■ **Given records**

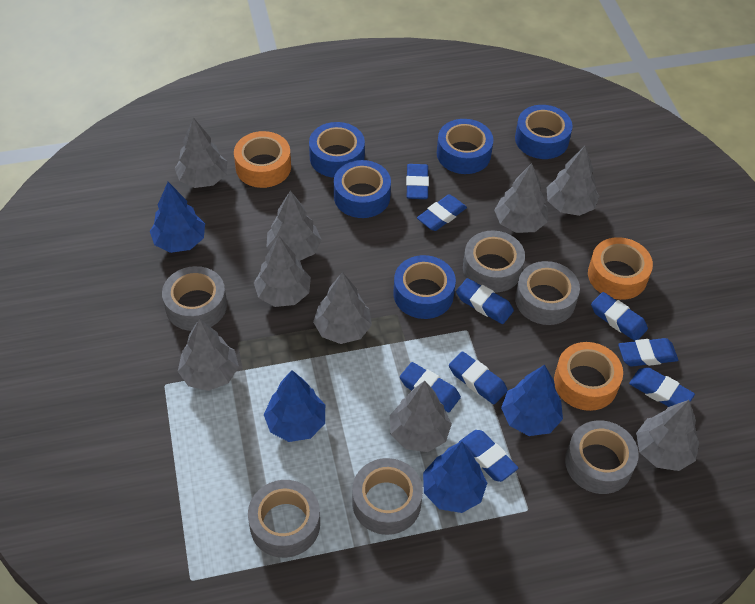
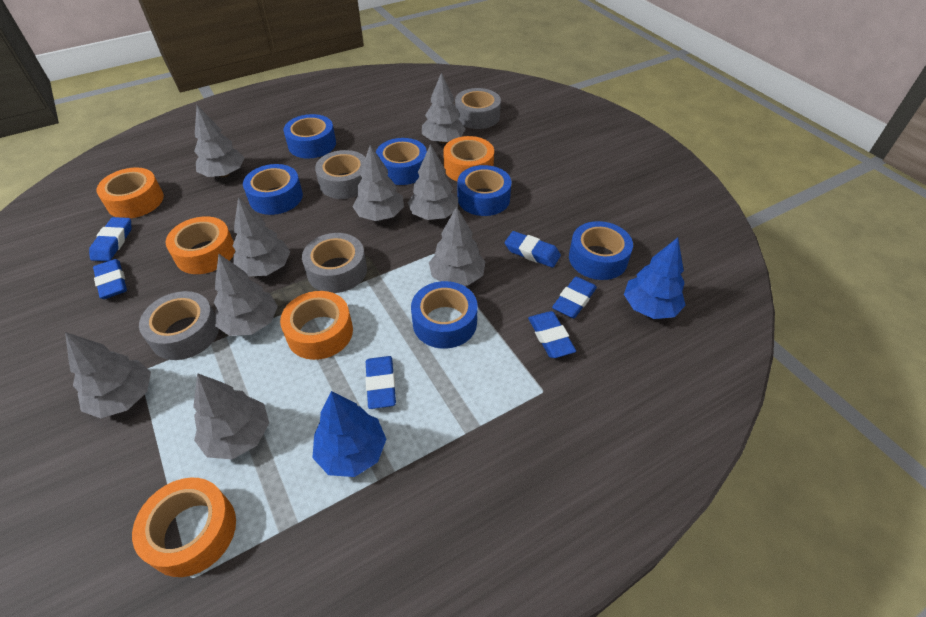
blue eraser: 9 -> 6
blue tape: 5 -> 6
blue tree: 4 -> 2
grey tape: 6 -> 4
orange tape: 3 -> 5

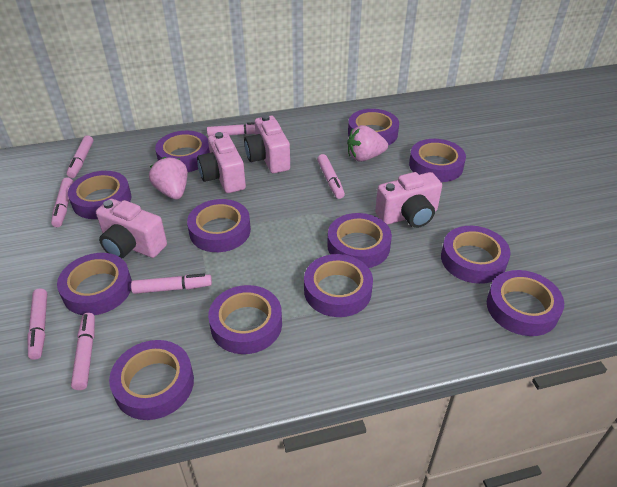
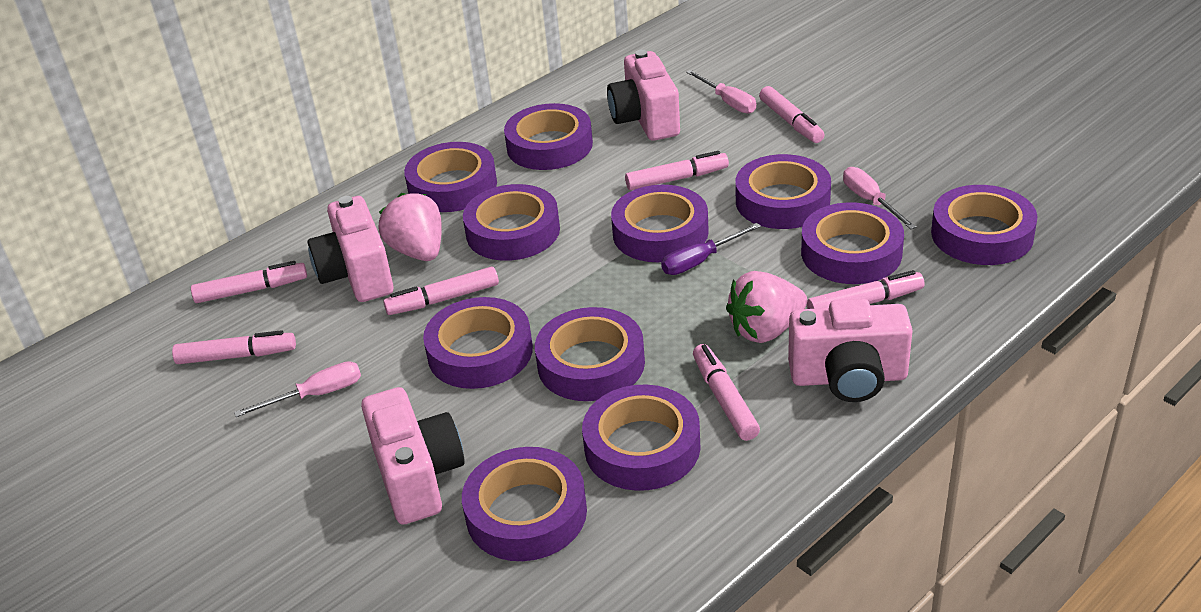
pink screwdriver: 0 -> 3
purple screwdriver: 0 -> 1
purple tape: 12 -> 11

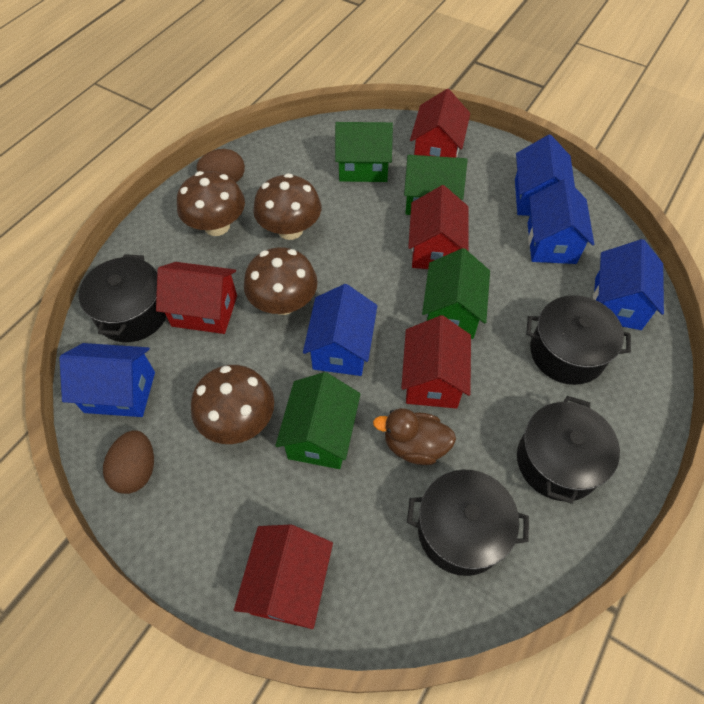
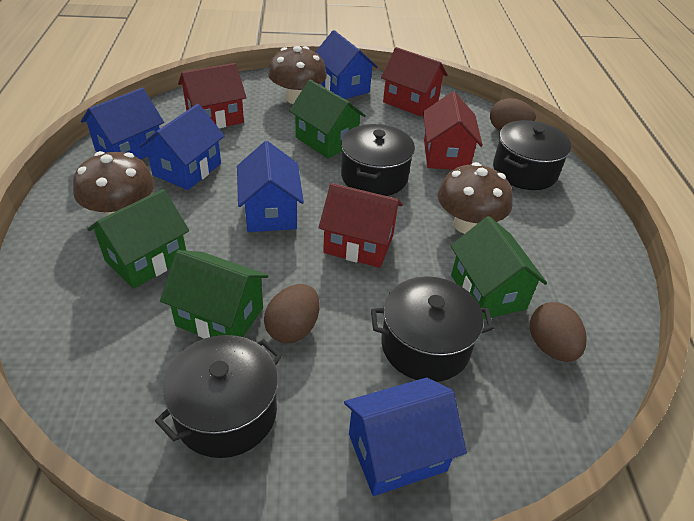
brown duck: 1 -> 0
brown egg: 2 -> 3
brown mushroom: 4 -> 3
red house: 5 -> 4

■ **Task to complete**
Only the pictures are to be left out; the rest of the material above should be printed verbatim.

■ **Final answer**
blue eraser: 9 -> 6
blue tape: 5 -> 6
blue tree: 4 -> 2
grey tape: 6 -> 4
orange tape: 3 -> 5

pink screwdriver: 0 -> 3
purple screwdriver: 0 -> 1
purple tape: 12 -> 11

brown duck: 1 -> 0
brown egg: 2 -> 3
brown mushroom: 4 -> 3
red house: 5 -> 4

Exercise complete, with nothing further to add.